## [TASK TO COMPLETE]
Please copy every line of the data in which the string "green" appears.
[MATERIAL PROVIDED Boundary: Start]
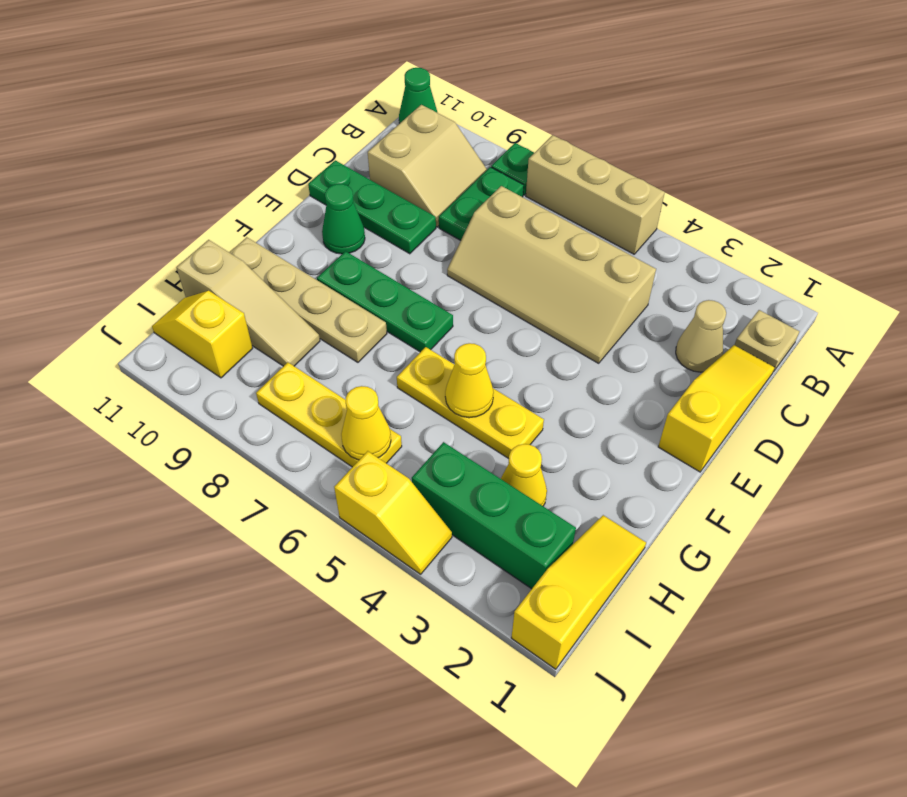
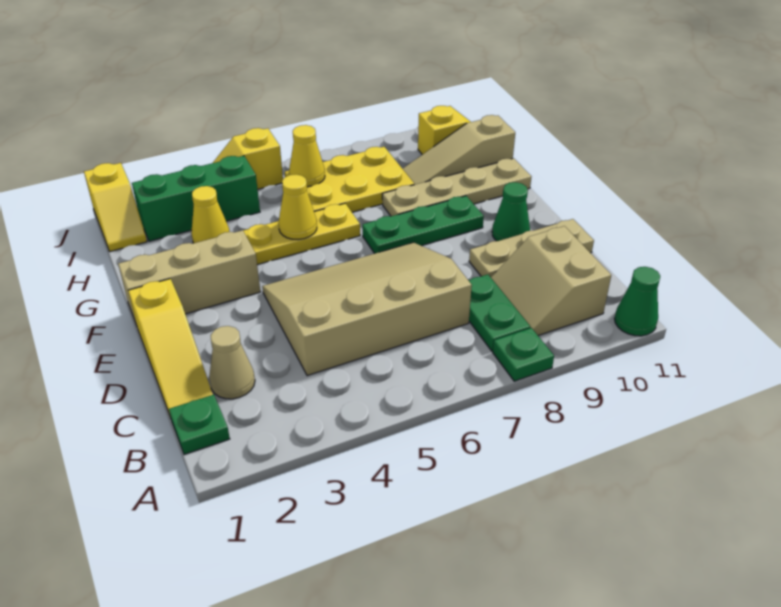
tan brick A5:A7 level 1 -> tan brick F1:F3 level 1
tan plate B1 level 1 -> green plate B1 level 1
tan slope C4:D7 level 1 top C -> tan slope C4:E7 level 1 top C
green plate D9:D11 level 1 -> tan plate D9:D11 level 1
yellow slope H1:J1 level 1 top J -> yellow slope I1:J1 level 1 top J
yellow plate I6:I8 level 1 -> yellow plate H6:I8 level 1

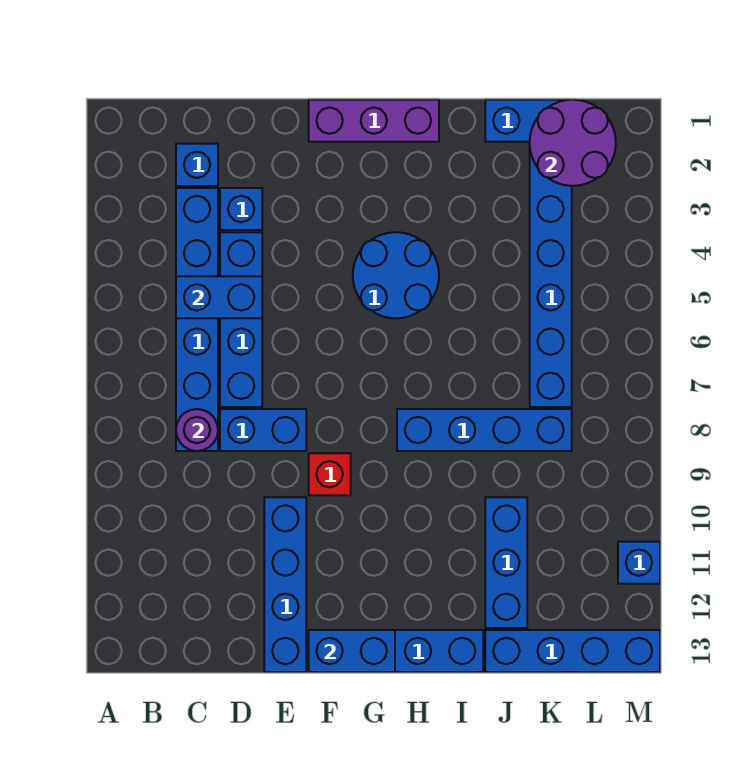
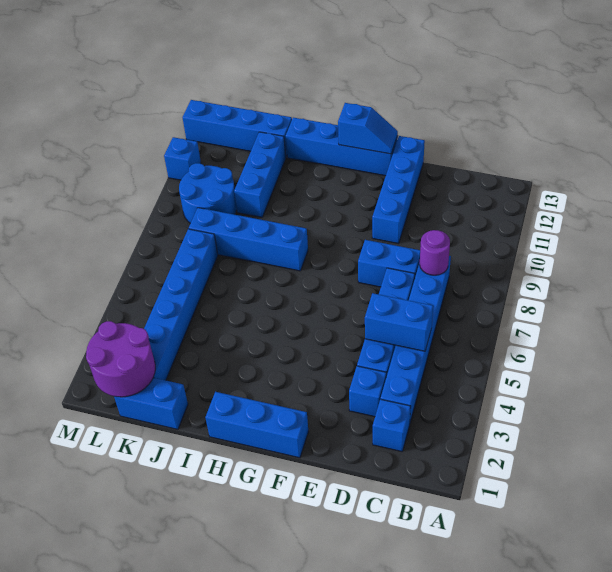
purple brick F1:H1 level 1 -> blue brick F1:H1 level 1
red brick F9 level 1 -> none
blue brick F13:G13 level 2 -> blue slope F13:G13 level 2 top G
blue round brick G4:H5 level 1 -> blue round brick K9:L10 level 1

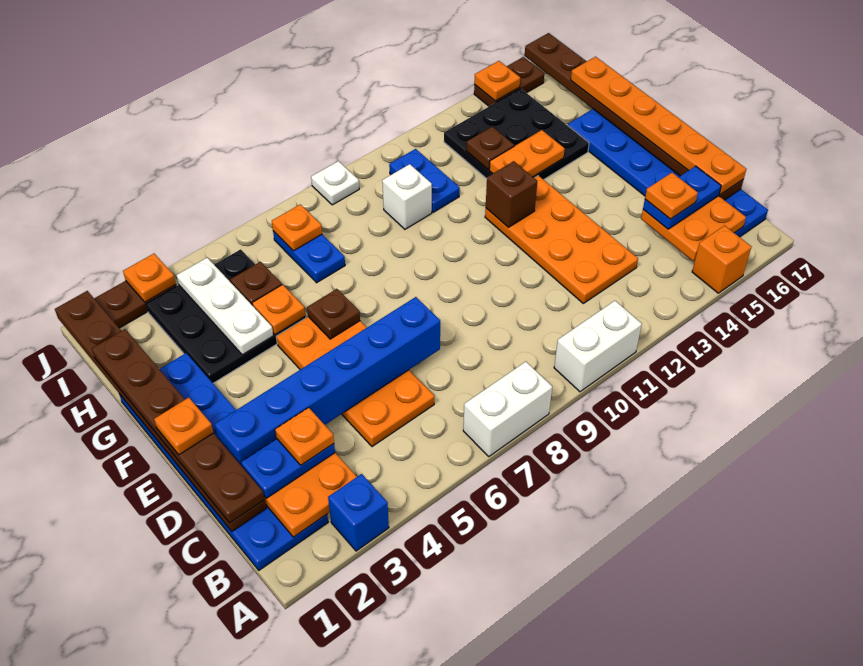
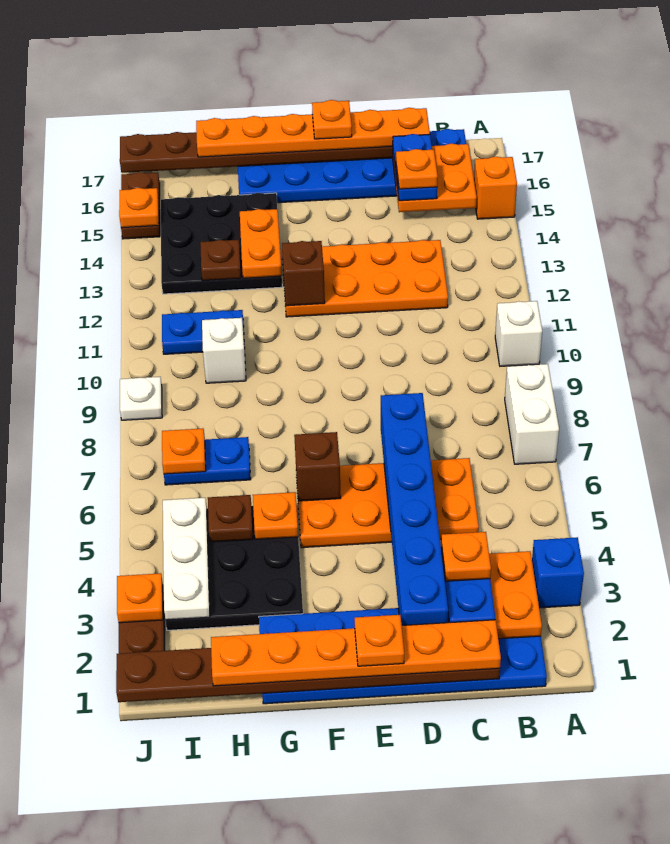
white brick A10:A11 level 1 -> white brick A10 level 1
brown plate C1:H1 level 3 -> orange plate C1:H1 level 3
none -> orange plate E17 level 4
brown plate F6 level 2 -> brown brick F6 level 2
white plate G4:I4 level 2 -> white plate I3:I5 level 2

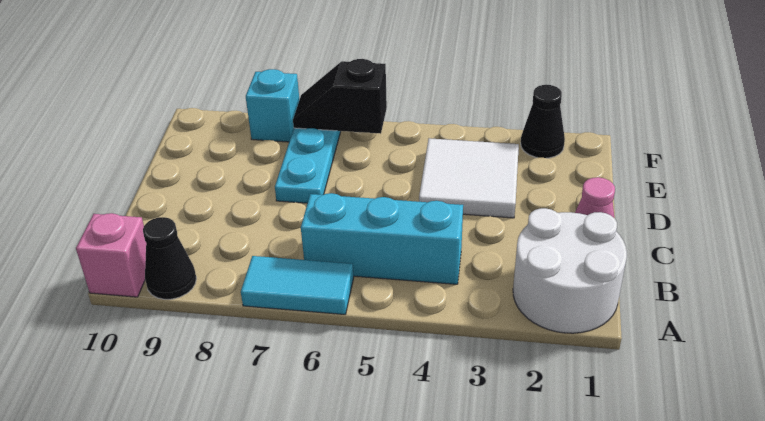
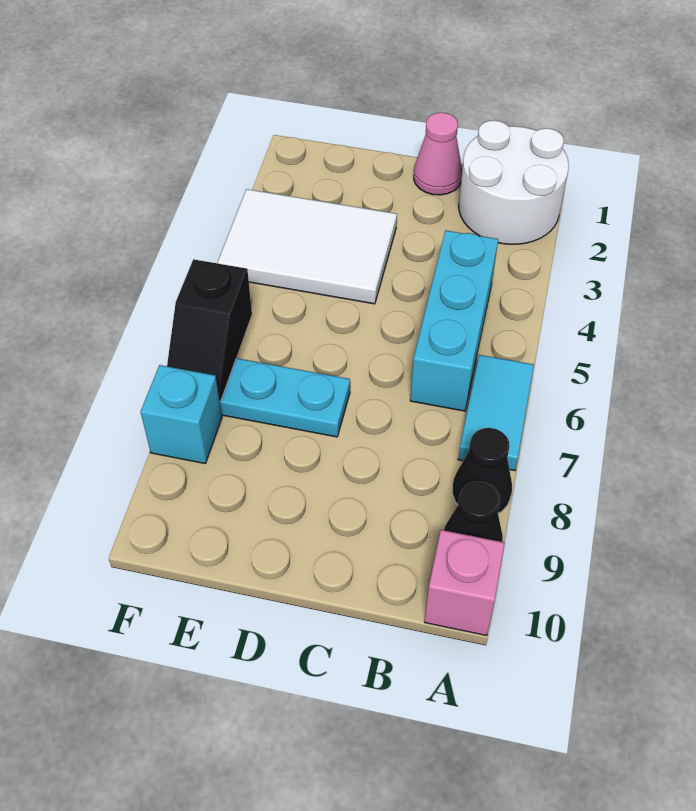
white tile D3:E4 level 1 -> white tile D3:F4 level 1
black cone F2 level 1 -> black cone A8 level 1

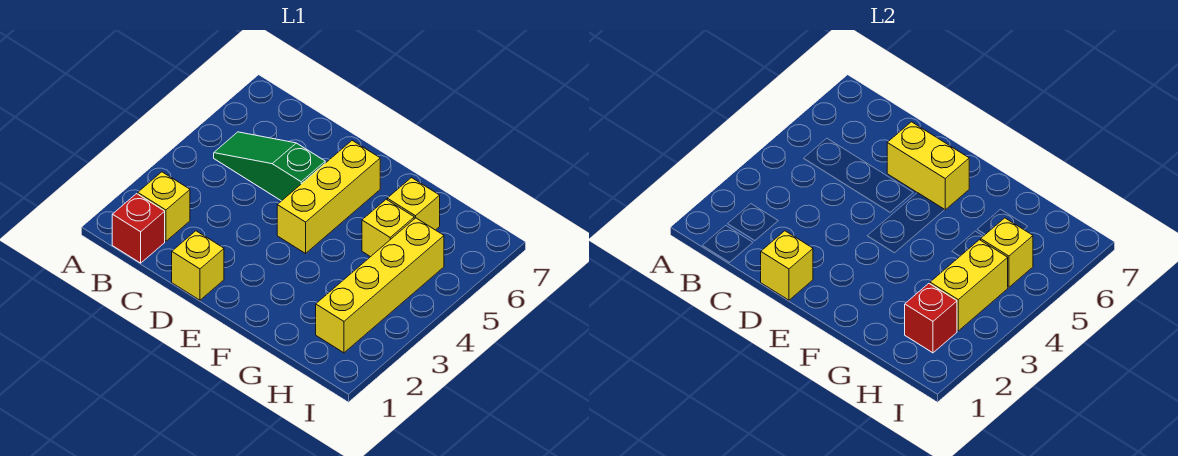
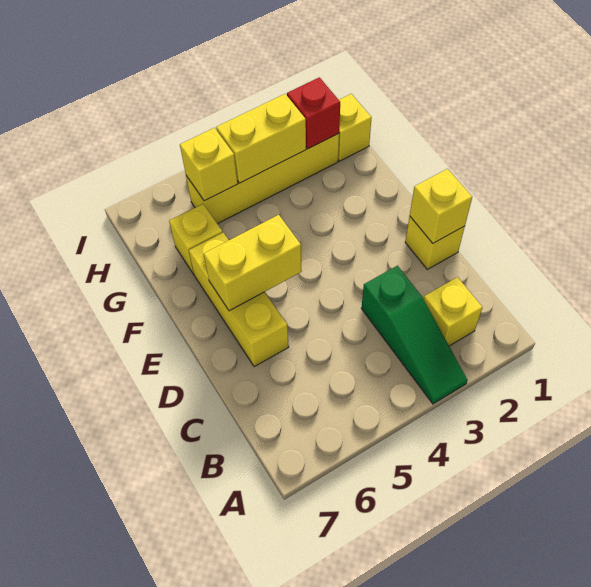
red brick B1 level 1 -> none
green slope B5:D5 level 1 top D -> green slope A3:C3 level 1 top C
yellow brick D6:E6 level 2 -> yellow brick E5:E6 level 2
yellow brick E4:E6 level 1 -> yellow brick D6:F6 level 1
yellow brick G5 level 1 -> yellow brick H1 level 1

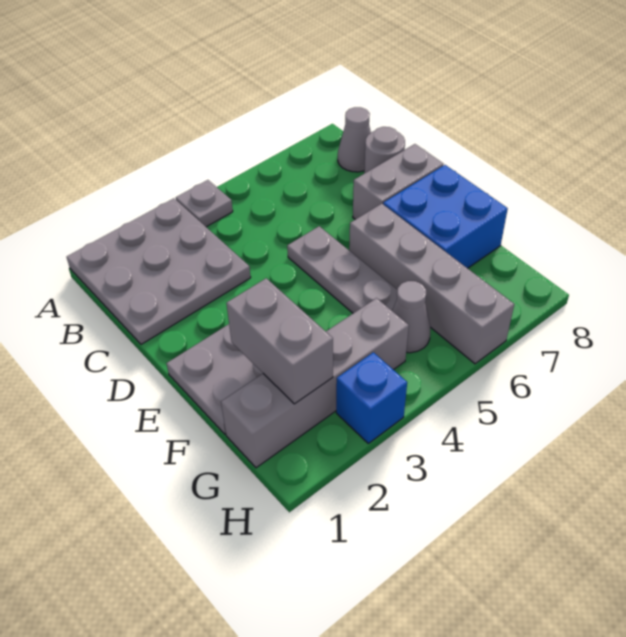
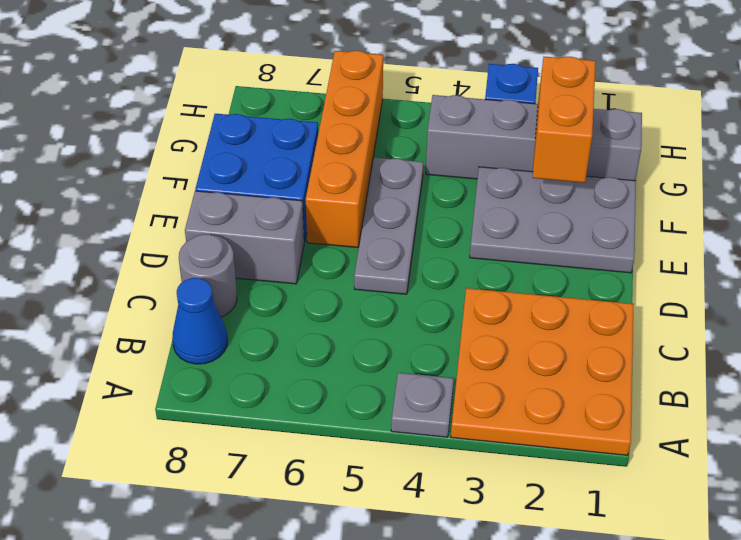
grey plate A1:C3 level 1 -> orange plate A1:C3 level 1
grey cone B8 level 1 -> blue cone B8 level 1
grey brick E6:H6 level 1 -> orange brick E6:H6 level 1
grey brick F2:G2 level 2 -> orange brick F2:G2 level 2
grey cone G5 level 1 -> none

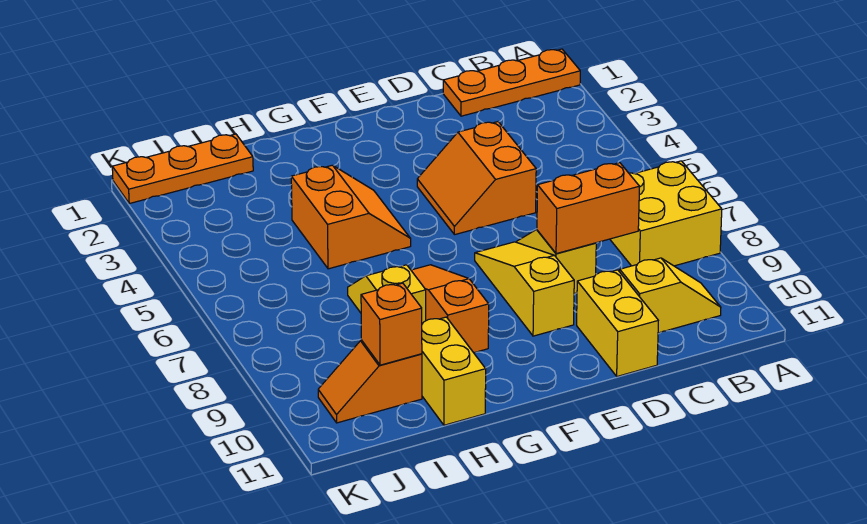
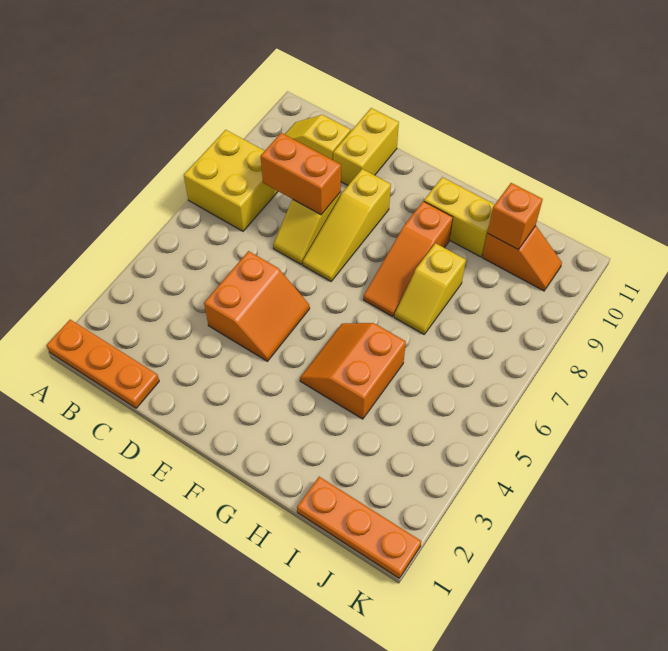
yellow brick H10:H11 level 1 -> yellow brick G10:H10 level 1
[MATERIAL PROVIDED Boundary: End]
## [EXERCISE OUTPUT]
tan plate B1 level 1 -> green plate B1 level 1
green plate D9:D11 level 1 -> tan plate D9:D11 level 1
green slope B5:D5 level 1 top D -> green slope A3:C3 level 1 top C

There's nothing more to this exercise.